* [What to work on]: Print the data below exactly, but only the lines from the one containing "camera: 65 degrees left, 5 degrees down" down to the one containing "(510, 205) = (264, 307): none", inclusive.

* [Exercise materials]:
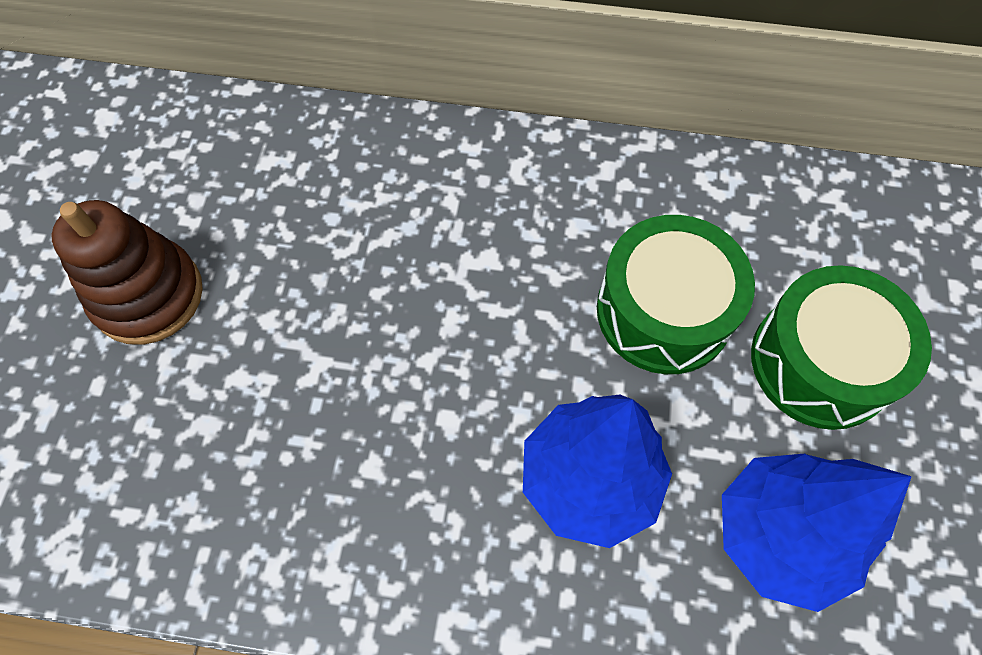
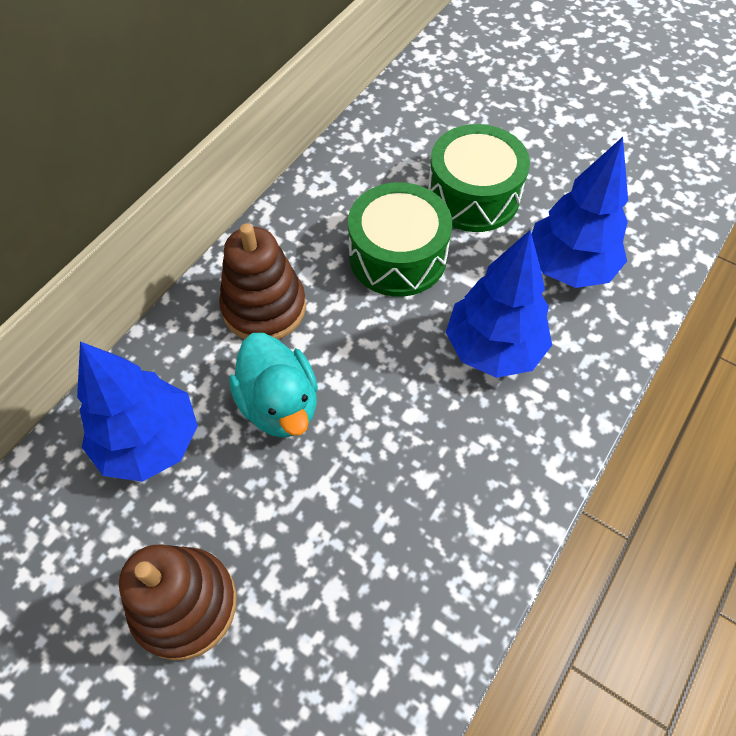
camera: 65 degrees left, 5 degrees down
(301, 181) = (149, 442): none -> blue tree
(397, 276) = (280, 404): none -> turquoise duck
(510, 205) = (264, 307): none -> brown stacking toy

* * *

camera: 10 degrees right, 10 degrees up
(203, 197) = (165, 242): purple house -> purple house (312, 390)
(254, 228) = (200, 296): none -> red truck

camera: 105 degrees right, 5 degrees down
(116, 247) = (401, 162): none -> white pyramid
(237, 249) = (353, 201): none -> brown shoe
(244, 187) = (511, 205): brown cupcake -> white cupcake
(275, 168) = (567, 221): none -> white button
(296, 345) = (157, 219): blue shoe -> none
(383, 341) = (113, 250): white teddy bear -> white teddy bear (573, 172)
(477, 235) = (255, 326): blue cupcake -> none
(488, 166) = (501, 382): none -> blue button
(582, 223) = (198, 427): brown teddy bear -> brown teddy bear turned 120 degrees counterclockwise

--

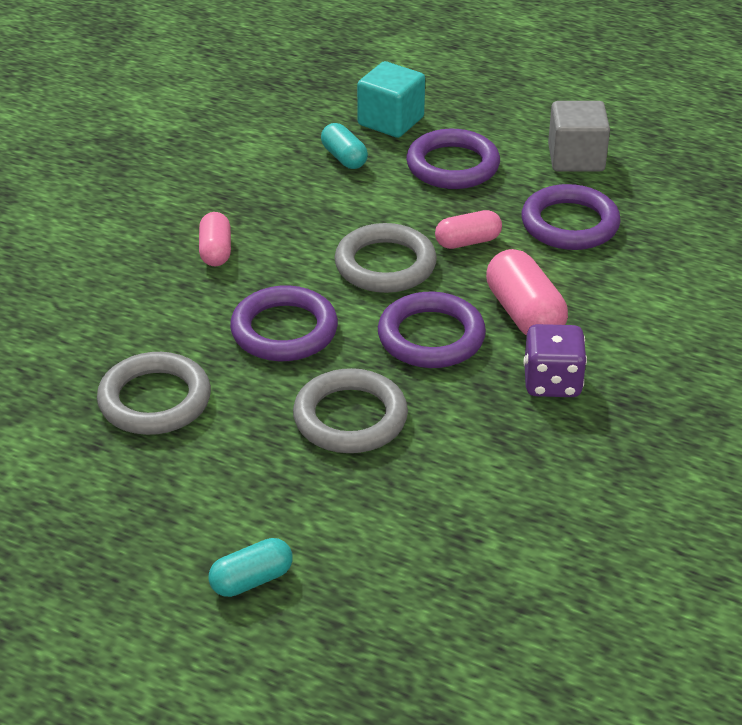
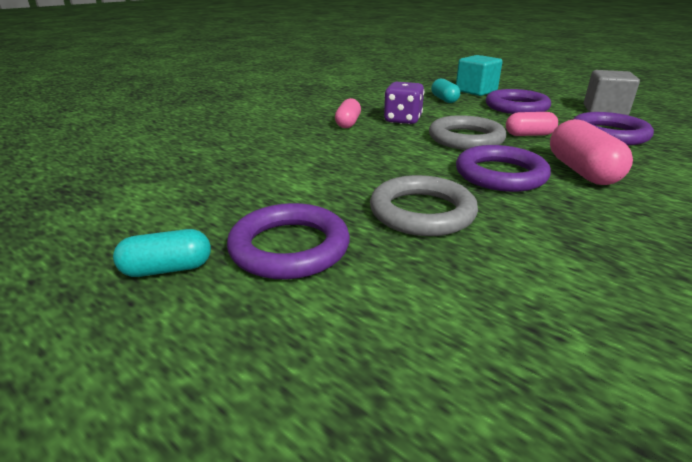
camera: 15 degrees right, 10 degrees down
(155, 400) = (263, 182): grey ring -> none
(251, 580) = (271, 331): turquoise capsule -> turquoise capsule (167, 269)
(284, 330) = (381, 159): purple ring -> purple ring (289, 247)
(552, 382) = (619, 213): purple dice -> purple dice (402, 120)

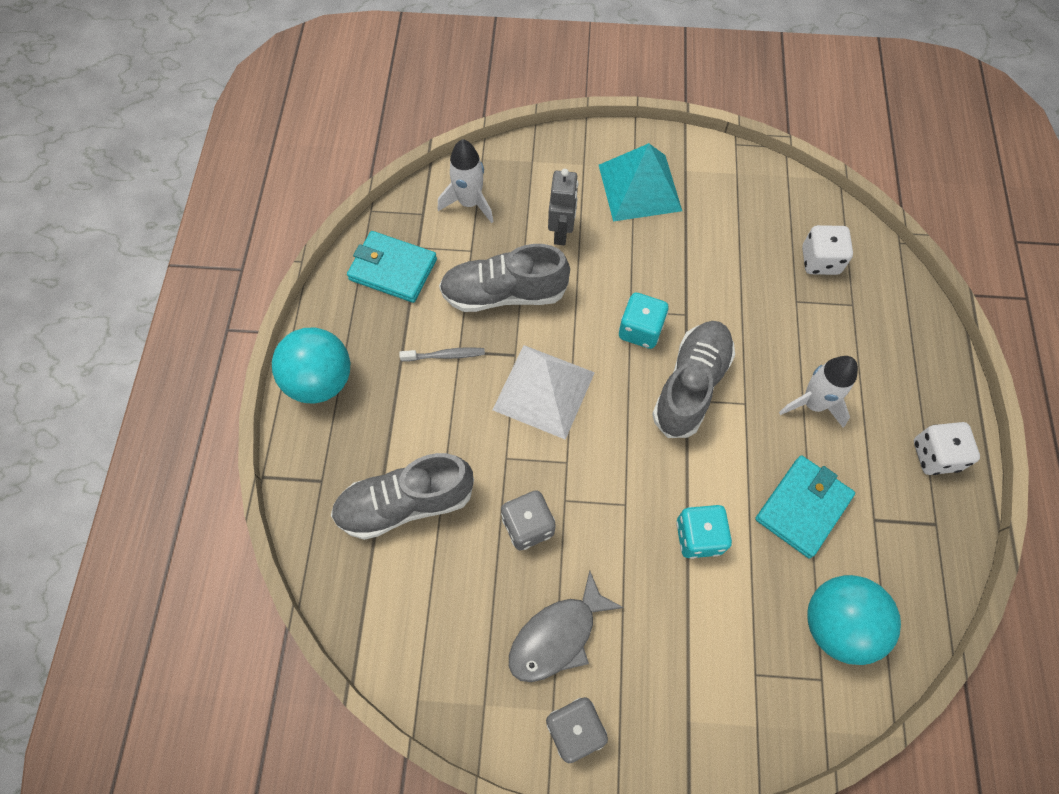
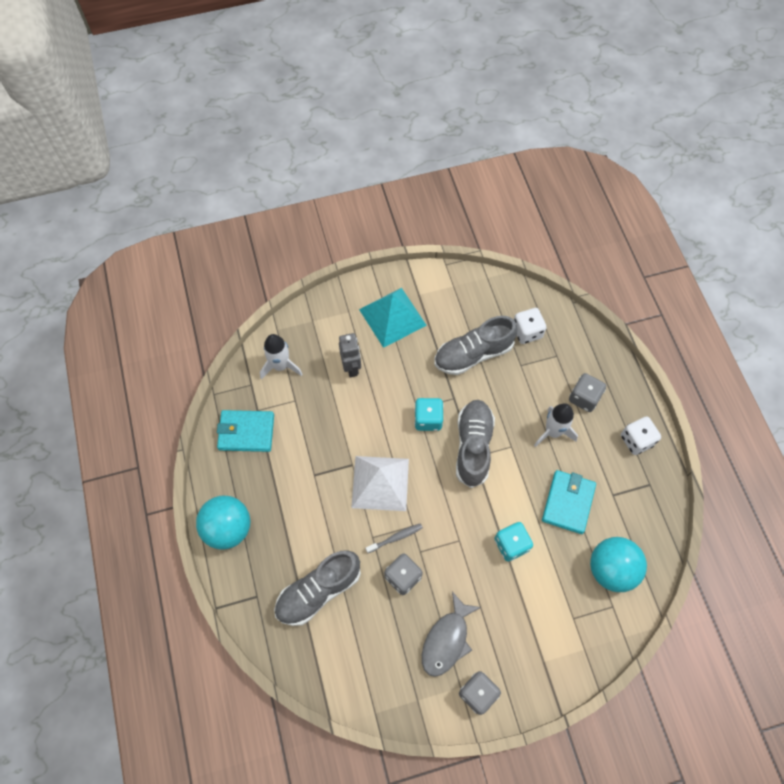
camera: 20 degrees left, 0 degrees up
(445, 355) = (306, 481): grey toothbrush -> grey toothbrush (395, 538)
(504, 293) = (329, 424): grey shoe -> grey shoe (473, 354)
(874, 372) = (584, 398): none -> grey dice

* [Answer box]:
camera: 65 degrees left, 5 degrees down
(301, 181) = (149, 442): none -> blue tree
(397, 276) = (280, 404): none -> turquoise duck
(510, 205) = (264, 307): none -> brown stacking toy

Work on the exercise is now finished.